*** Block opens ***
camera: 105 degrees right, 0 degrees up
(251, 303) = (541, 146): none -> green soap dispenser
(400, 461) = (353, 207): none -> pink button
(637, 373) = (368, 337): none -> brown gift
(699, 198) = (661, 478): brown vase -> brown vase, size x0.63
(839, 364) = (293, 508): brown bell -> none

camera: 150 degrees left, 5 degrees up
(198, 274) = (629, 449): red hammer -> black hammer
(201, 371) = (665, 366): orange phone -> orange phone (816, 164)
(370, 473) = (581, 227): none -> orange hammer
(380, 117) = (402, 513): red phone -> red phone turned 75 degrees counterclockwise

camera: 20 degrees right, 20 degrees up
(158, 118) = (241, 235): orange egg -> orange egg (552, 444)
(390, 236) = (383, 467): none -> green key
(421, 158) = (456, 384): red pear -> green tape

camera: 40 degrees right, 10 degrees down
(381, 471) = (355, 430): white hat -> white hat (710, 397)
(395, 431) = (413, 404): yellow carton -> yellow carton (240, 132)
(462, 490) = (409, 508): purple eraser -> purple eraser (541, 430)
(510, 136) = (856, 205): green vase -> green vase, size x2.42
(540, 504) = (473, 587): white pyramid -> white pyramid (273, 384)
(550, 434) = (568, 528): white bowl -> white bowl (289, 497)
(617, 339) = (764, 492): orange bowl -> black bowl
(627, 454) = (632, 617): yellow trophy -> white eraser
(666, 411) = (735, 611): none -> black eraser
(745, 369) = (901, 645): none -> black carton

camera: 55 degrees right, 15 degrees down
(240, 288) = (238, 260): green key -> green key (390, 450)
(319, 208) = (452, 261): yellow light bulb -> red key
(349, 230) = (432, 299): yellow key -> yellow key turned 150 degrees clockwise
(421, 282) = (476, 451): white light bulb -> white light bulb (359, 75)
*** Block closes ***
PROBLEM DESCRIPTION:
What you return must be an exact retyping of the lines above starting at the line with "(550, 434) = (568, 528): white" and ending at the line with "(745, 369) = (901, 645): none -> black carton", and nothing besides.

SOLUTION TO THE PROBLEM:
(550, 434) = (568, 528): white bowl -> white bowl (289, 497)
(617, 339) = (764, 492): orange bowl -> black bowl
(627, 454) = (632, 617): yellow trophy -> white eraser
(666, 411) = (735, 611): none -> black eraser
(745, 369) = (901, 645): none -> black carton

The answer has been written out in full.